[Supplied records — start]

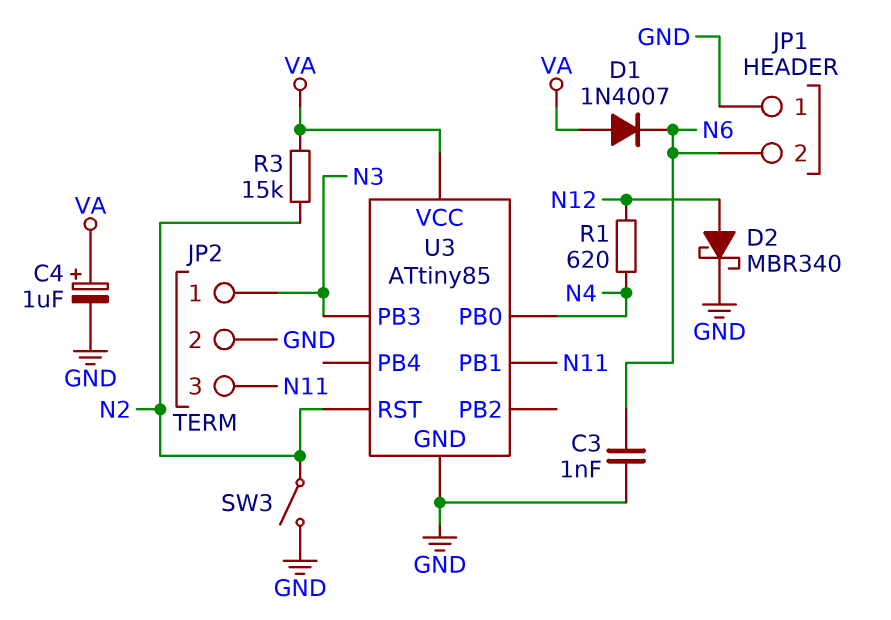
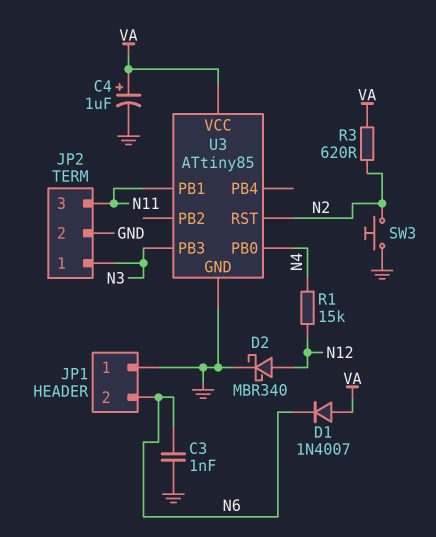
R1: 620 (N4, N12) -> 15k (N4, N12)
R3: 15k (N2, VA) -> 620 (N2, VA)
SW3: switch (GND, N2) -> button (GND, N2)

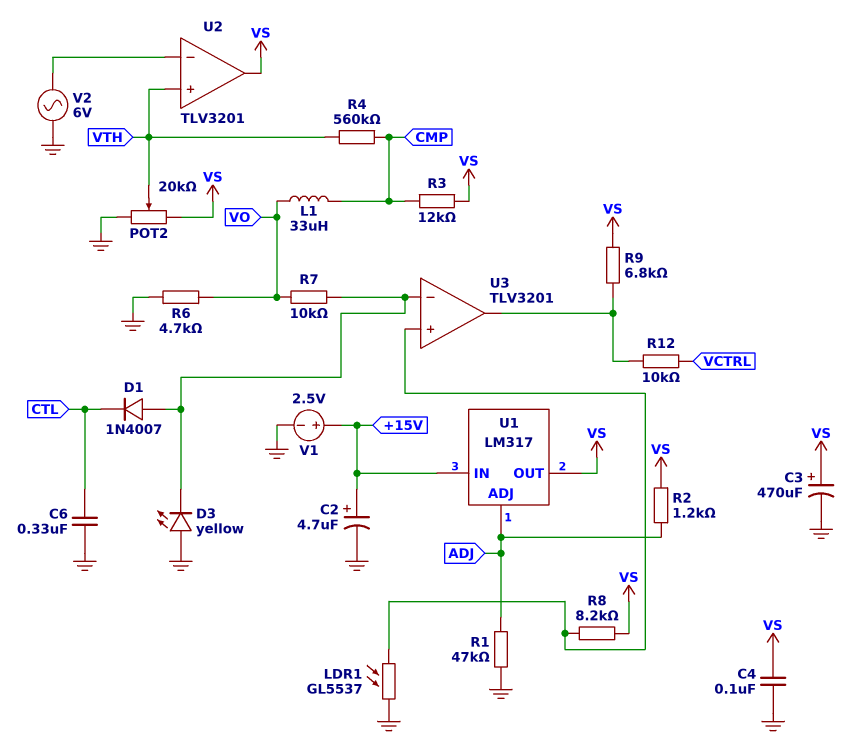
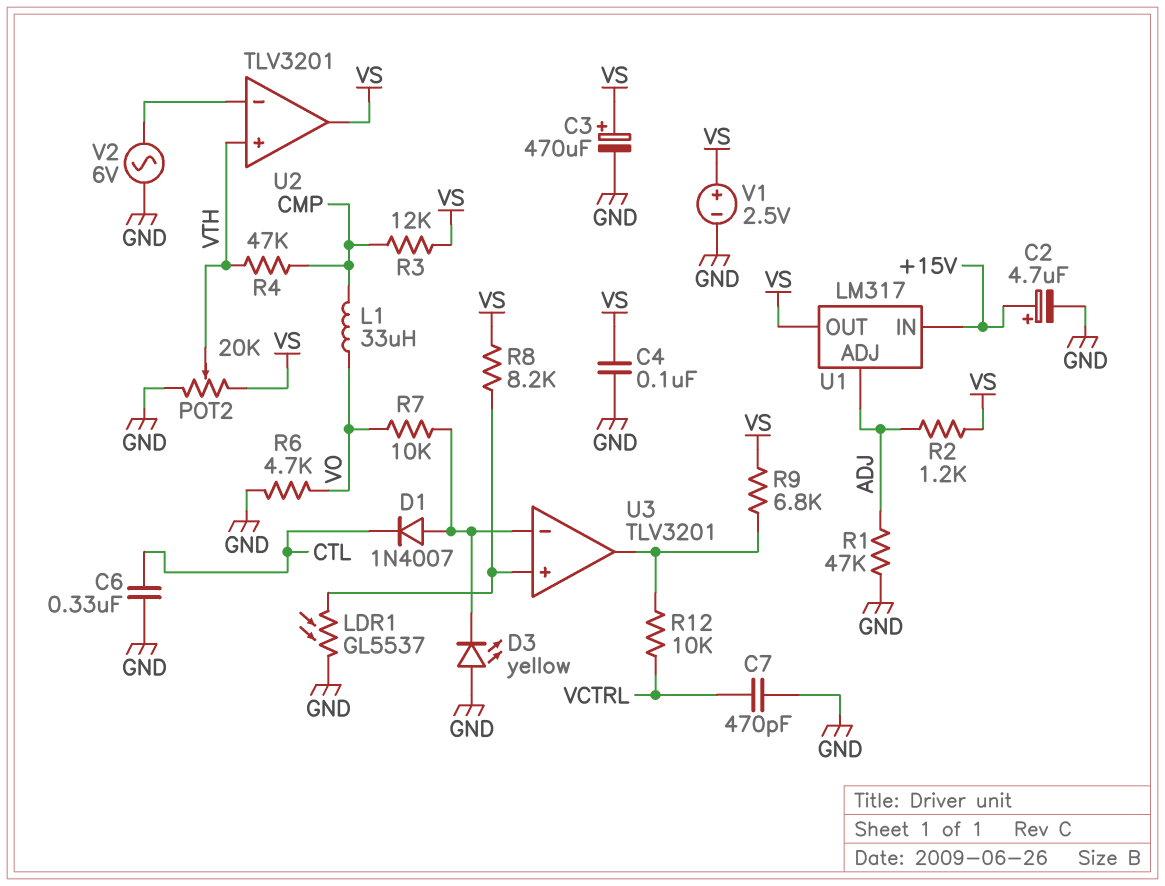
C7: none -> 470pF (GND, VCTRL)
R4: 560k (CMP, VTH) -> 47k (CMP, VTH)
V1: 2.5V (plus +15V, minus GND) -> 2.5V (plus VS, minus GND)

[Supplied records — finish]

* Work order: Copy out the lines above unchanged. Skip the images.

* Result of the task:
R1: 620 (N4, N12) -> 15k (N4, N12)
R3: 15k (N2, VA) -> 620 (N2, VA)
SW3: switch (GND, N2) -> button (GND, N2)

C7: none -> 470pF (GND, VCTRL)
R4: 560k (CMP, VTH) -> 47k (CMP, VTH)
V1: 2.5V (plus +15V, minus GND) -> 2.5V (plus VS, minus GND)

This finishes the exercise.